THE TASK
In the data below, find each line carrying the string "turned" and copy it out.
[DATASET EXTRACT Boundary: Start]
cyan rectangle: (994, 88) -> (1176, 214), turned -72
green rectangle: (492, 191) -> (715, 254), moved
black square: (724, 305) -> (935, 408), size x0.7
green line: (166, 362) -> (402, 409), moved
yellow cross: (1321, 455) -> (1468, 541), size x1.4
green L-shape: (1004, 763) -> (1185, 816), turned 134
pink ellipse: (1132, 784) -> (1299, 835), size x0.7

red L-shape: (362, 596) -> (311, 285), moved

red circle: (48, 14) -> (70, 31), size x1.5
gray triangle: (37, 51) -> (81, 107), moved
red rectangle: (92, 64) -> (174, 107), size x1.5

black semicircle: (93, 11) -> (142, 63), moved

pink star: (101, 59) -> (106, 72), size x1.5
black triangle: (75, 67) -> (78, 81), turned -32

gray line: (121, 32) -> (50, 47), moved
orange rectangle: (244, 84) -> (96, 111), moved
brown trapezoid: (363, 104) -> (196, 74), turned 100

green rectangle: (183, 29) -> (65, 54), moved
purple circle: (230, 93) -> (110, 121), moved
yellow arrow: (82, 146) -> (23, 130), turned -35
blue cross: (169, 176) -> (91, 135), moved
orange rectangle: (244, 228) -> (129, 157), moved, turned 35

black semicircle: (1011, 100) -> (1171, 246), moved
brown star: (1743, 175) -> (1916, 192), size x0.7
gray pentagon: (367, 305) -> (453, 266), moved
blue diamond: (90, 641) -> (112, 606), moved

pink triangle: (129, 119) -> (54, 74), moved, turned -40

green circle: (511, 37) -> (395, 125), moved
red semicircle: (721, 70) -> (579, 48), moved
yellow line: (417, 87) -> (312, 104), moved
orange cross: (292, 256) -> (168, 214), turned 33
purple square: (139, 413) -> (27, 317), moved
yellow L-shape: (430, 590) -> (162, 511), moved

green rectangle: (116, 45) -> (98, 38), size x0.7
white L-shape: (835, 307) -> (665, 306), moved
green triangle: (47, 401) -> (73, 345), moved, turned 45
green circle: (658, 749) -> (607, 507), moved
[DATASET EXTRACT Boundary: End]
SOLUTION TO THE EXERCISE
cyan rectangle: (994, 88) -> (1176, 214), turned -72
green L-shape: (1004, 763) -> (1185, 816), turned 134
black triangle: (75, 67) -> (78, 81), turned -32
brown trapezoid: (363, 104) -> (196, 74), turned 100
yellow arrow: (82, 146) -> (23, 130), turned -35
orange rectangle: (244, 228) -> (129, 157), moved, turned 35
pink triangle: (129, 119) -> (54, 74), moved, turned -40
orange cross: (292, 256) -> (168, 214), turned 33
green triangle: (47, 401) -> (73, 345), moved, turned 45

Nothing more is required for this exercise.